Your objective: Set each line of the data down exactly, please.

Supplied material:

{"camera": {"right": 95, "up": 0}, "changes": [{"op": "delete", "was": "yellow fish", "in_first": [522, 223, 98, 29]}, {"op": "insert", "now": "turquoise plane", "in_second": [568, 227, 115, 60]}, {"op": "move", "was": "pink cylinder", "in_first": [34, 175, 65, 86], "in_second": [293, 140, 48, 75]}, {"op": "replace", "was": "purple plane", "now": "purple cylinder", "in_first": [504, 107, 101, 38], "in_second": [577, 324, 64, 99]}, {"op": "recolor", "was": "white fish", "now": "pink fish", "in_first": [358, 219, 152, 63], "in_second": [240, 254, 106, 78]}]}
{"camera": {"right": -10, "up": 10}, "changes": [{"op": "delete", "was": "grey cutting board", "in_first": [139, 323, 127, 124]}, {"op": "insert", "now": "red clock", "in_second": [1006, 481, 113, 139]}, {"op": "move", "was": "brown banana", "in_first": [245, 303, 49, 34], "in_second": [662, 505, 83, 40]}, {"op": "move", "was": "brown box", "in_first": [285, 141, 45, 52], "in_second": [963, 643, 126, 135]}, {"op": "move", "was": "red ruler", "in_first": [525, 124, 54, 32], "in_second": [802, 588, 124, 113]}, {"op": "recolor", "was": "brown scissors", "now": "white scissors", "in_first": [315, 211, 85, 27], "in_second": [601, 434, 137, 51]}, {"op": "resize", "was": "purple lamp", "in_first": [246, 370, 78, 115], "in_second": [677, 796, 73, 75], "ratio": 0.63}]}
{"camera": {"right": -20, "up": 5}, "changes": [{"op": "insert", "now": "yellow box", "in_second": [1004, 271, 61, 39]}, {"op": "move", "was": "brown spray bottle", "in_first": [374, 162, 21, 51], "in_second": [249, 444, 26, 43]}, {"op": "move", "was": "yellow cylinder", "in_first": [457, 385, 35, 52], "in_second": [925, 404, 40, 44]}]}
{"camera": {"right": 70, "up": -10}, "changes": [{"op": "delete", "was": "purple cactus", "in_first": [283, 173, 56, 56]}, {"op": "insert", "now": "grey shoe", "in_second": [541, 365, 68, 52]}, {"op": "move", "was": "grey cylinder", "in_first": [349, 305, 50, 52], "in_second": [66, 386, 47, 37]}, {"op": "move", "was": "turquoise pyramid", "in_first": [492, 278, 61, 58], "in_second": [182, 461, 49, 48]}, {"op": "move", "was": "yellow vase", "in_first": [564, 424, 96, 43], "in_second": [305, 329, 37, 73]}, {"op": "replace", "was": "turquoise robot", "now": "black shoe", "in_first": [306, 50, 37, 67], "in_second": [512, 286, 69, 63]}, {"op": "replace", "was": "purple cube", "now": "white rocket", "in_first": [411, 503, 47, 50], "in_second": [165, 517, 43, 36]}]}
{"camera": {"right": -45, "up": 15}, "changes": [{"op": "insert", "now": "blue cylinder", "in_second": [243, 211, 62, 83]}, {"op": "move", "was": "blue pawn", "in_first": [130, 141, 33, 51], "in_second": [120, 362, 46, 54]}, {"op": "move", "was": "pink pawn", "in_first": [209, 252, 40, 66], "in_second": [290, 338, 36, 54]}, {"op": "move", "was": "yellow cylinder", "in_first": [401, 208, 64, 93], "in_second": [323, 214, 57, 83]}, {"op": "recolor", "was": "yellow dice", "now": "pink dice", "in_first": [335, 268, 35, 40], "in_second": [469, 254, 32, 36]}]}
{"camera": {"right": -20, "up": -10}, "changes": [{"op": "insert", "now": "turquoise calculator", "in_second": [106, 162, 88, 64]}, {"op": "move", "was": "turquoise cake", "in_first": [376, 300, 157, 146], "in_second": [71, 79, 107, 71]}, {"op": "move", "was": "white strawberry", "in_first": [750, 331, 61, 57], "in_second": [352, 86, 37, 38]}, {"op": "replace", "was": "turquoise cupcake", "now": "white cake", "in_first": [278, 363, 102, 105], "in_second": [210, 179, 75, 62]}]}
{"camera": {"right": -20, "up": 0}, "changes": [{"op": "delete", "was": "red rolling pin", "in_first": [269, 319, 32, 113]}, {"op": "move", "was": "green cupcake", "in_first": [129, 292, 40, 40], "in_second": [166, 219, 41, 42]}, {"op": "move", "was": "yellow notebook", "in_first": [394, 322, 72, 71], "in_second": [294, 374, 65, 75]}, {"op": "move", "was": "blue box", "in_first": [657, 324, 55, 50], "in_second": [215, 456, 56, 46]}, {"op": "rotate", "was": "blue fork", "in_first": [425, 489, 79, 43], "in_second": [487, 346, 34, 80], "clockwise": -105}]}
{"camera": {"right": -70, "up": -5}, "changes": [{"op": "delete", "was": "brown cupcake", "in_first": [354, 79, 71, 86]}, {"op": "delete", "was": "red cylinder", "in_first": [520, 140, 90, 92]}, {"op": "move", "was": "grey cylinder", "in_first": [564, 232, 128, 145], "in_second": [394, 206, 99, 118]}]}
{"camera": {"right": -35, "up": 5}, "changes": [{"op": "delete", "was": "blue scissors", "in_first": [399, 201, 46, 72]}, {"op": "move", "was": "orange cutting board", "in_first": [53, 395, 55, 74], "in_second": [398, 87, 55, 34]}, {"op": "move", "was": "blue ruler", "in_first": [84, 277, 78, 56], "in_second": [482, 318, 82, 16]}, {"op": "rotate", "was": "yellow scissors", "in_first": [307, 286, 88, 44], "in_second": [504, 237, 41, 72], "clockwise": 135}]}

Finished exercise:
{"camera": {"right": 95, "up": 0}, "changes": [{"op": "delete", "was": "yellow fish", "in_first": [522, 223, 98, 29]}, {"op": "insert", "now": "turquoise plane", "in_second": [568, 227, 115, 60]}, {"op": "move", "was": "pink cylinder", "in_first": [34, 175, 65, 86], "in_second": [293, 140, 48, 75]}, {"op": "replace", "was": "purple plane", "now": "purple cylinder", "in_first": [504, 107, 101, 38], "in_second": [577, 324, 64, 99]}, {"op": "recolor", "was": "white fish", "now": "pink fish", "in_first": [358, 219, 152, 63], "in_second": [240, 254, 106, 78]}]}
{"camera": {"right": -10, "up": 10}, "changes": [{"op": "delete", "was": "grey cutting board", "in_first": [139, 323, 127, 124]}, {"op": "insert", "now": "red clock", "in_second": [1006, 481, 113, 139]}, {"op": "move", "was": "brown banana", "in_first": [245, 303, 49, 34], "in_second": [662, 505, 83, 40]}, {"op": "move", "was": "brown box", "in_first": [285, 141, 45, 52], "in_second": [963, 643, 126, 135]}, {"op": "move", "was": "red ruler", "in_first": [525, 124, 54, 32], "in_second": [802, 588, 124, 113]}, {"op": "recolor", "was": "brown scissors", "now": "white scissors", "in_first": [315, 211, 85, 27], "in_second": [601, 434, 137, 51]}, {"op": "resize", "was": "purple lamp", "in_first": [246, 370, 78, 115], "in_second": [677, 796, 73, 75], "ratio": 0.63}]}
{"camera": {"right": -20, "up": 5}, "changes": [{"op": "insert", "now": "yellow box", "in_second": [1004, 271, 61, 39]}, {"op": "move", "was": "brown spray bottle", "in_first": [374, 162, 21, 51], "in_second": [249, 444, 26, 43]}, {"op": "move", "was": "yellow cylinder", "in_first": [457, 385, 35, 52], "in_second": [925, 404, 40, 44]}]}
{"camera": {"right": 70, "up": -10}, "changes": [{"op": "delete", "was": "purple cactus", "in_first": [283, 173, 56, 56]}, {"op": "insert", "now": "grey shoe", "in_second": [541, 365, 68, 52]}, {"op": "move", "was": "grey cylinder", "in_first": [349, 305, 50, 52], "in_second": [66, 386, 47, 37]}, {"op": "move", "was": "turquoise pyramid", "in_first": [492, 278, 61, 58], "in_second": [182, 461, 49, 48]}, {"op": "move", "was": "yellow vase", "in_first": [564, 424, 96, 43], "in_second": [305, 329, 37, 73]}, {"op": "replace", "was": "turquoise robot", "now": "black shoe", "in_first": [306, 50, 37, 67], "in_second": [512, 286, 69, 63]}, {"op": "replace", "was": "purple cube", "now": "white rocket", "in_first": [411, 503, 47, 50], "in_second": [165, 517, 43, 36]}]}
{"camera": {"right": -45, "up": 15}, "changes": [{"op": "insert", "now": "blue cylinder", "in_second": [243, 211, 62, 83]}, {"op": "move", "was": "blue pawn", "in_first": [130, 141, 33, 51], "in_second": [120, 362, 46, 54]}, {"op": "move", "was": "pink pawn", "in_first": [209, 252, 40, 66], "in_second": [290, 338, 36, 54]}, {"op": "move", "was": "yellow cylinder", "in_first": [401, 208, 64, 93], "in_second": [323, 214, 57, 83]}, {"op": "recolor", "was": "yellow dice", "now": "pink dice", "in_first": [335, 268, 35, 40], "in_second": [469, 254, 32, 36]}]}
{"camera": {"right": -20, "up": -10}, "changes": [{"op": "insert", "now": "turquoise calculator", "in_second": [106, 162, 88, 64]}, {"op": "move", "was": "turquoise cake", "in_first": [376, 300, 157, 146], "in_second": [71, 79, 107, 71]}, {"op": "move", "was": "white strawberry", "in_first": [750, 331, 61, 57], "in_second": [352, 86, 37, 38]}, {"op": "replace", "was": "turquoise cupcake", "now": "white cake", "in_first": [278, 363, 102, 105], "in_second": [210, 179, 75, 62]}]}
{"camera": {"right": -20, "up": 0}, "changes": [{"op": "delete", "was": "red rolling pin", "in_first": [269, 319, 32, 113]}, {"op": "move", "was": "green cupcake", "in_first": [129, 292, 40, 40], "in_second": [166, 219, 41, 42]}, {"op": "move", "was": "yellow notebook", "in_first": [394, 322, 72, 71], "in_second": [294, 374, 65, 75]}, {"op": "move", "was": "blue box", "in_first": [657, 324, 55, 50], "in_second": [215, 456, 56, 46]}, {"op": "rotate", "was": "blue fork", "in_first": [425, 489, 79, 43], "in_second": [487, 346, 34, 80], "clockwise": -105}]}
{"camera": {"right": -70, "up": -5}, "changes": [{"op": "delete", "was": "brown cupcake", "in_first": [354, 79, 71, 86]}, {"op": "delete", "was": "red cylinder", "in_first": [520, 140, 90, 92]}, {"op": "move", "was": "grey cylinder", "in_first": [564, 232, 128, 145], "in_second": [394, 206, 99, 118]}]}
{"camera": {"right": -35, "up": 5}, "changes": [{"op": "delete", "was": "blue scissors", "in_first": [399, 201, 46, 72]}, {"op": "move", "was": "orange cutting board", "in_first": [53, 395, 55, 74], "in_second": [398, 87, 55, 34]}, {"op": "move", "was": "blue ruler", "in_first": [84, 277, 78, 56], "in_second": [482, 318, 82, 16]}, {"op": "rotate", "was": "yellow scissors", "in_first": [307, 286, 88, 44], "in_second": [504, 237, 41, 72], "clockwise": 135}]}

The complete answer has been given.